■ **AIM OF THE EXERCISE**
Pull every line containing the word "SENS" out of the material below.

*** Opening of DATA ***

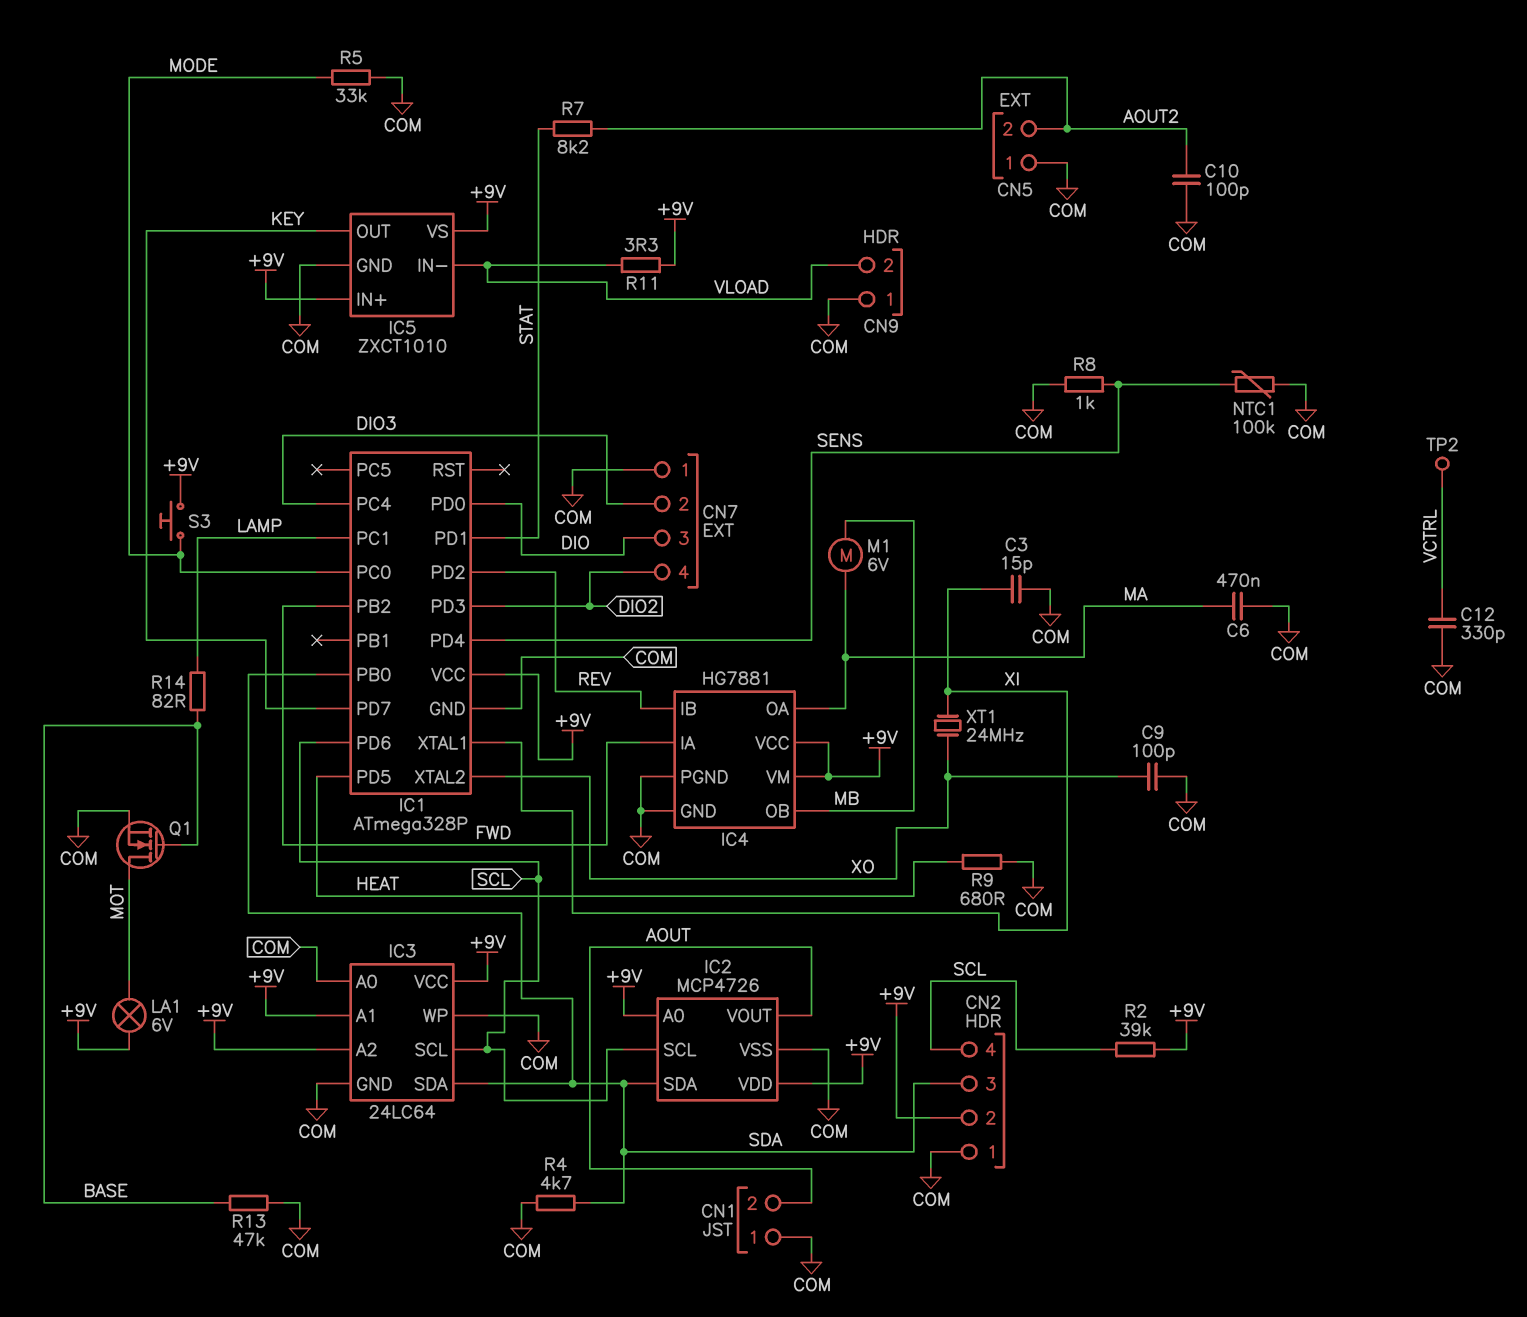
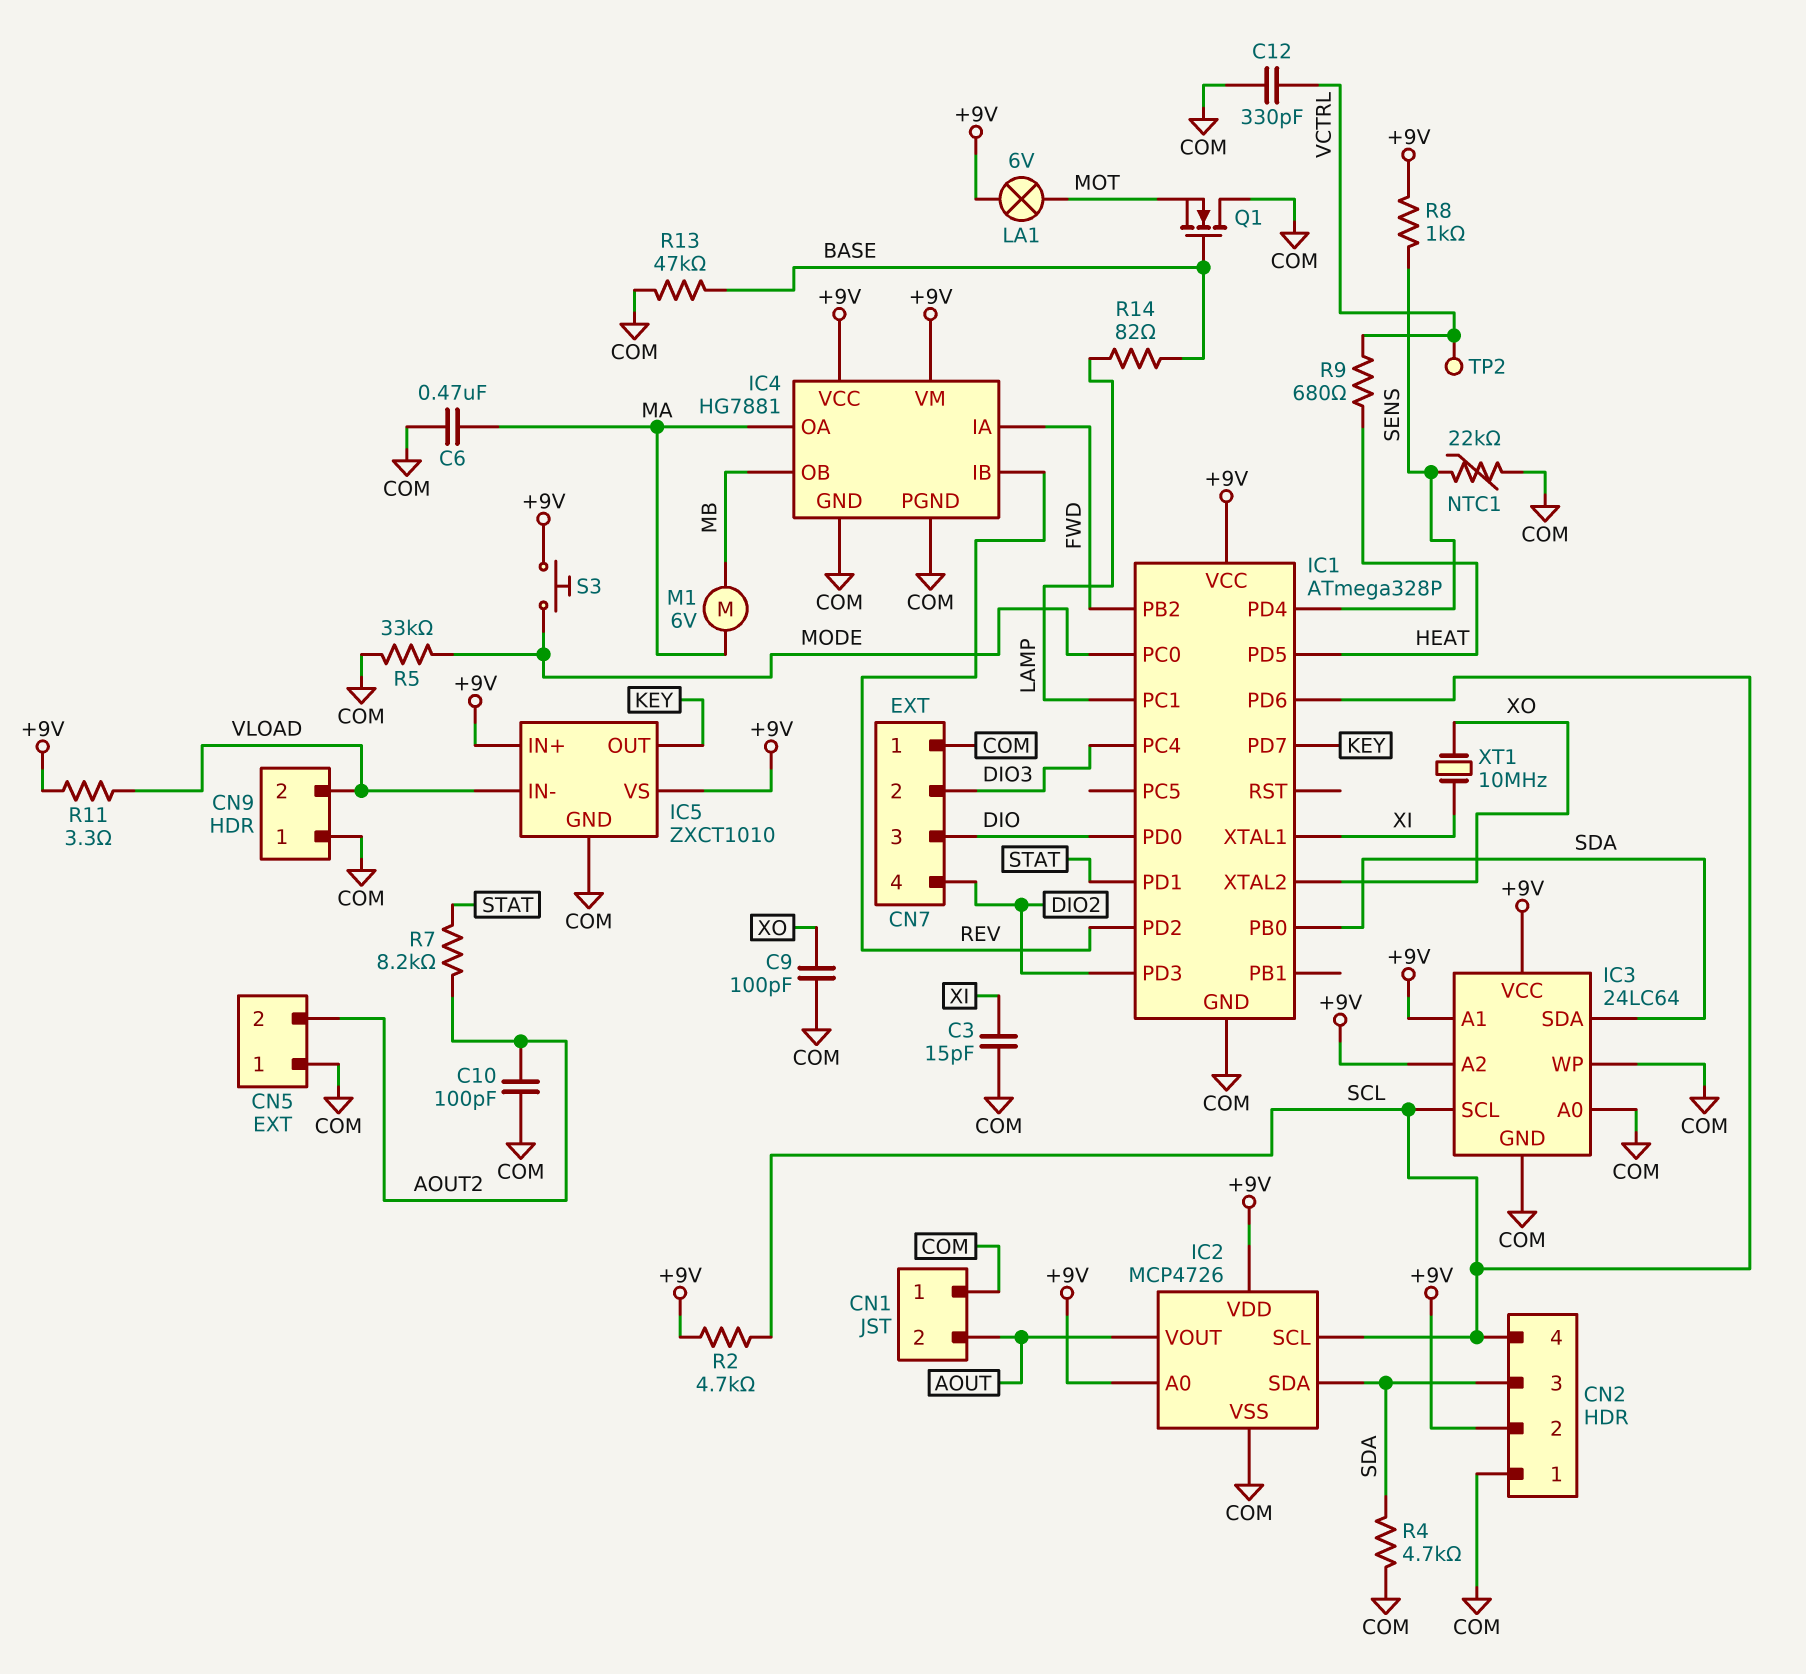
NTC1: 100k (COM, SENS) -> 22k (COM, SENS)
Q1: NMOS (G BASE, D MOT, S COM) -> NMOS (G BASE, D COM, S MOT)
R2: 39k (+9V, SCL) -> 4.7k (+9V, SCL)
R8: 1k (COM, SENS) -> 1k (+9V, SENS)
R9: 680 (COM, HEAT) -> 680 (HEAT, VCTRL)
XT1: 24MHz (XI, XO) -> 10MHz (XI, XO)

*** Close of DATA ***

■ **YOUR SOLUTION**
NTC1: 100k (COM, SENS) -> 22k (COM, SENS)
R8: 1k (COM, SENS) -> 1k (+9V, SENS)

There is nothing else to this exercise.